→ **PROBLEM STATEMENT**: Repeat exactly each line of the data provided below.

_ _ _ _ _

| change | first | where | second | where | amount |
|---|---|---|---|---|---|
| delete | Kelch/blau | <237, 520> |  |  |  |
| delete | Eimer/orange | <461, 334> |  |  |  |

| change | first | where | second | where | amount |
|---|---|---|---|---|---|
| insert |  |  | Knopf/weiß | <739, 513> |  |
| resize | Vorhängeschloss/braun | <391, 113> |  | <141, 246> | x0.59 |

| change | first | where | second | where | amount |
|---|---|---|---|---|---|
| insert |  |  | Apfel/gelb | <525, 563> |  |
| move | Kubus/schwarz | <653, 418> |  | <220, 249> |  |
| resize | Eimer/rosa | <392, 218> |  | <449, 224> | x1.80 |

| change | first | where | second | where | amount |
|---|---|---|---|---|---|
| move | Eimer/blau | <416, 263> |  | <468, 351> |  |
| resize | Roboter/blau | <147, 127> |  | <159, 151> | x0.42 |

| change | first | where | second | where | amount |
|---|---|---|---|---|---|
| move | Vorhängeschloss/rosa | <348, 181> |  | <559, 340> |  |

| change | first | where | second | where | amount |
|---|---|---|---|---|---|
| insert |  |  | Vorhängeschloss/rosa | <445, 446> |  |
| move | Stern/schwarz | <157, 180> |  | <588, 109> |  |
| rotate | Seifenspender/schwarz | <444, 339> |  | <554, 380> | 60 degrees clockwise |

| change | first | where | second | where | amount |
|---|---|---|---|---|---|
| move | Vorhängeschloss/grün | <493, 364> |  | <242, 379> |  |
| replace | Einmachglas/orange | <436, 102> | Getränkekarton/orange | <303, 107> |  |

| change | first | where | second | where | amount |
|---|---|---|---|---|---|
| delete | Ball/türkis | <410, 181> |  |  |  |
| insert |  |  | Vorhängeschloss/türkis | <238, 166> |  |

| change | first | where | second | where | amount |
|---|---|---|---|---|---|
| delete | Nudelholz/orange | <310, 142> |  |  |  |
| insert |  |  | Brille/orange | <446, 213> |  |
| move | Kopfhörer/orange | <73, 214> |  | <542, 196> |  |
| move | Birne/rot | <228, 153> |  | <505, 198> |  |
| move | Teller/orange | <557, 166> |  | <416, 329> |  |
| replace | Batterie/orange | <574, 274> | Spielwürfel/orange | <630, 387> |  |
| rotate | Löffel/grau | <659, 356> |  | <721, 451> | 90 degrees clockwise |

_ _ _ _ _

→ **EXERCISE RESPONSE**:
| change | first | where | second | where | amount |
|---|---|---|---|---|---|
| delete | Kelch/blau | <237, 520> |  |  |  |
| delete | Eimer/orange | <461, 334> |  |  |  |

| change | first | where | second | where | amount |
|---|---|---|---|---|---|
| insert |  |  | Knopf/weiß | <739, 513> |  |
| resize | Vorhängeschloss/braun | <391, 113> |  | <141, 246> | x0.59 |

| change | first | where | second | where | amount |
|---|---|---|---|---|---|
| insert |  |  | Apfel/gelb | <525, 563> |  |
| move | Kubus/schwarz | <653, 418> |  | <220, 249> |  |
| resize | Eimer/rosa | <392, 218> |  | <449, 224> | x1.80 |

| change | first | where | second | where | amount |
|---|---|---|---|---|---|
| move | Eimer/blau | <416, 263> |  | <468, 351> |  |
| resize | Roboter/blau | <147, 127> |  | <159, 151> | x0.42 |

| change | first | where | second | where | amount |
|---|---|---|---|---|---|
| move | Vorhängeschloss/rosa | <348, 181> |  | <559, 340> |  |

| change | first | where | second | where | amount |
|---|---|---|---|---|---|
| insert |  |  | Vorhängeschloss/rosa | <445, 446> |  |
| move | Stern/schwarz | <157, 180> |  | <588, 109> |  |
| rotate | Seifenspender/schwarz | <444, 339> |  | <554, 380> | 60 degrees clockwise |

| change | first | where | second | where | amount |
|---|---|---|---|---|---|
| move | Vorhängeschloss/grün | <493, 364> |  | <242, 379> |  |
| replace | Einmachglas/orange | <436, 102> | Getränkekarton/orange | <303, 107> |  |

| change | first | where | second | where | amount |
|---|---|---|---|---|---|
| delete | Ball/türkis | <410, 181> |  |  |  |
| insert |  |  | Vorhängeschloss/türkis | <238, 166> |  |

| change | first | where | second | where | amount |
|---|---|---|---|---|---|
| delete | Nudelholz/orange | <310, 142> |  |  |  |
| insert |  |  | Brille/orange | <446, 213> |  |
| move | Kopfhörer/orange | <73, 214> |  | <542, 196> |  |
| move | Birne/rot | <228, 153> |  | <505, 198> |  |
| move | Teller/orange | <557, 166> |  | <416, 329> |  |
| replace | Batterie/orange | <574, 274> | Spielwürfel/orange | <630, 387> |  |
| rotate | Löffel/grau | <659, 356> |  | <721, 451> | 90 degrees clockwise |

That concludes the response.